> **Task instructions**: Would you count the lines of the listing that carry the word "screwdriver"? Give only the resulting number.

> **Available records**:
===============
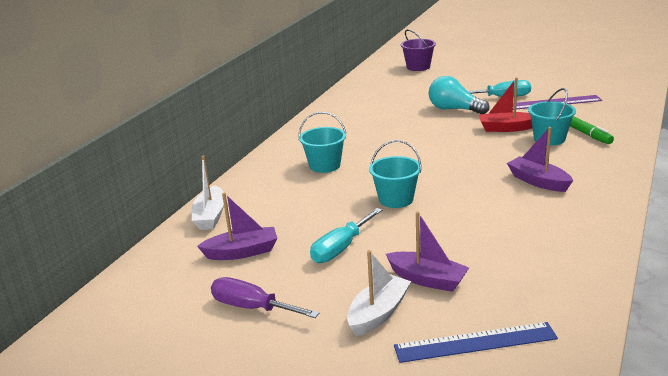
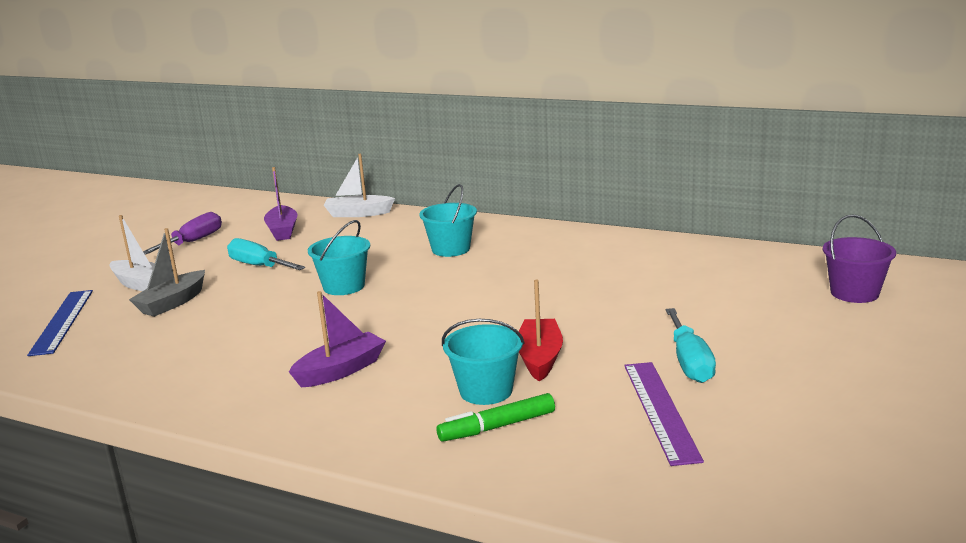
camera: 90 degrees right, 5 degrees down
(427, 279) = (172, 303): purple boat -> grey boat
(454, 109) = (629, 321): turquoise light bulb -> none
===============
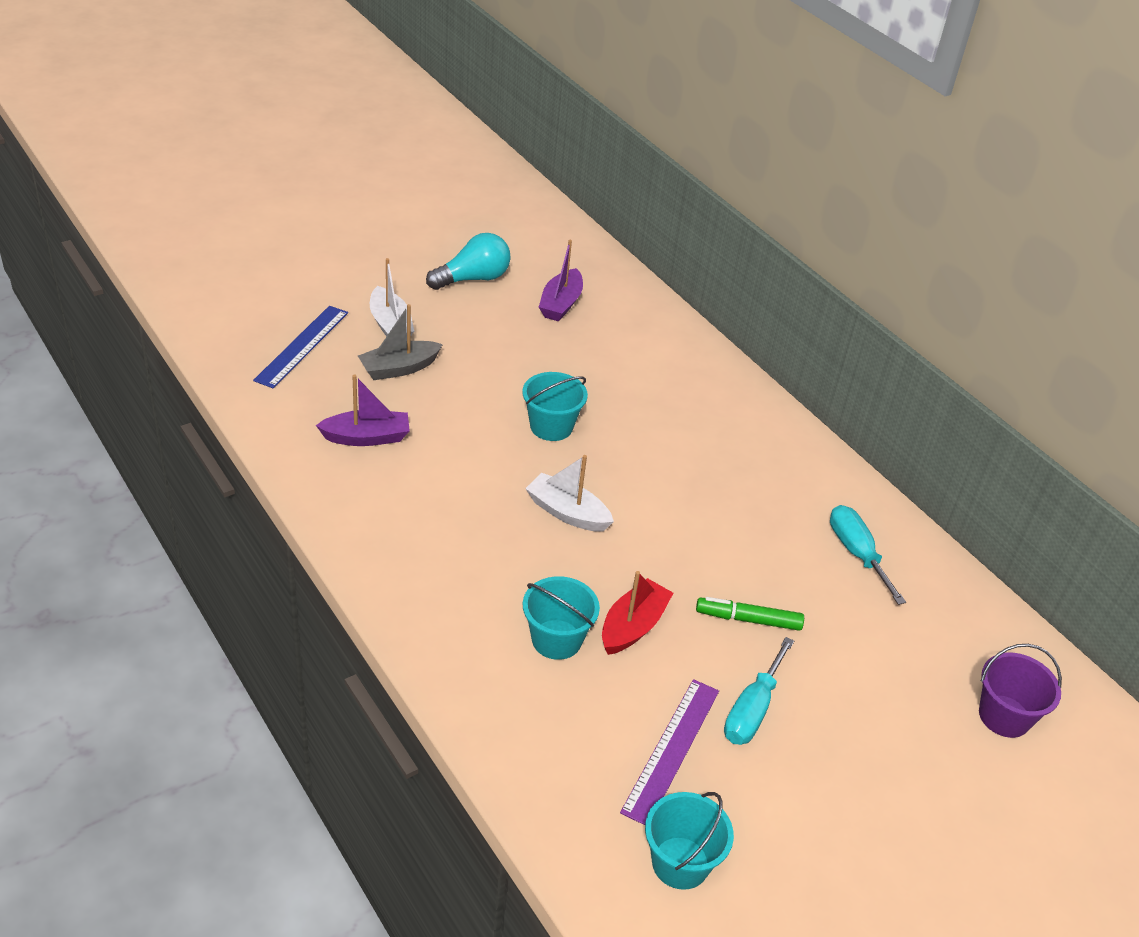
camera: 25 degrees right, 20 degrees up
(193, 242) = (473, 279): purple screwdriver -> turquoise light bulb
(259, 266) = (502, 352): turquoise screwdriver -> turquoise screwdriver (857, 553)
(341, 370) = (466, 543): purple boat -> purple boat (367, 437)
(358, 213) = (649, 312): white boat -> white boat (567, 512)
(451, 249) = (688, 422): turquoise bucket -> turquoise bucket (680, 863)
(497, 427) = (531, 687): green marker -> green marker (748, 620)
===============
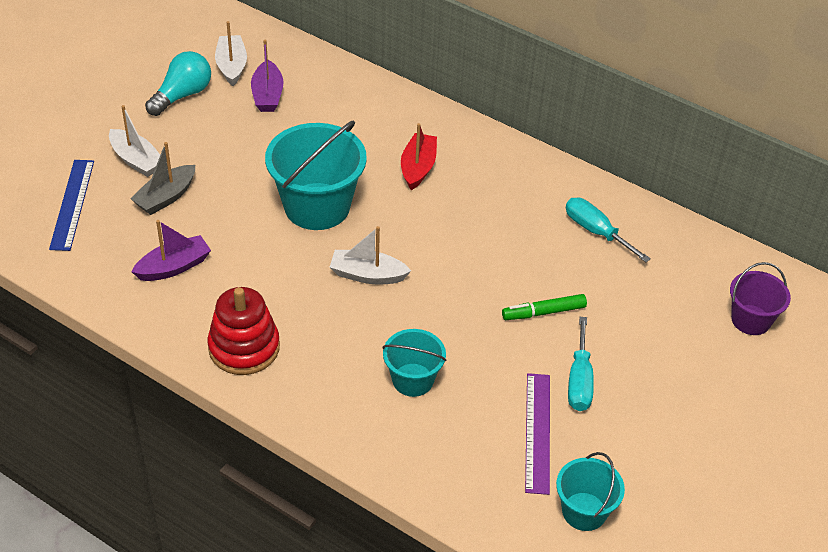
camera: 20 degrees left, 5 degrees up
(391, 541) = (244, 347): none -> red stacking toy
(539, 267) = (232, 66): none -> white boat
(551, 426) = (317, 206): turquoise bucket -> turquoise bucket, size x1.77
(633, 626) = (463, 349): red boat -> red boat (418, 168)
===============
> **Answer**: 2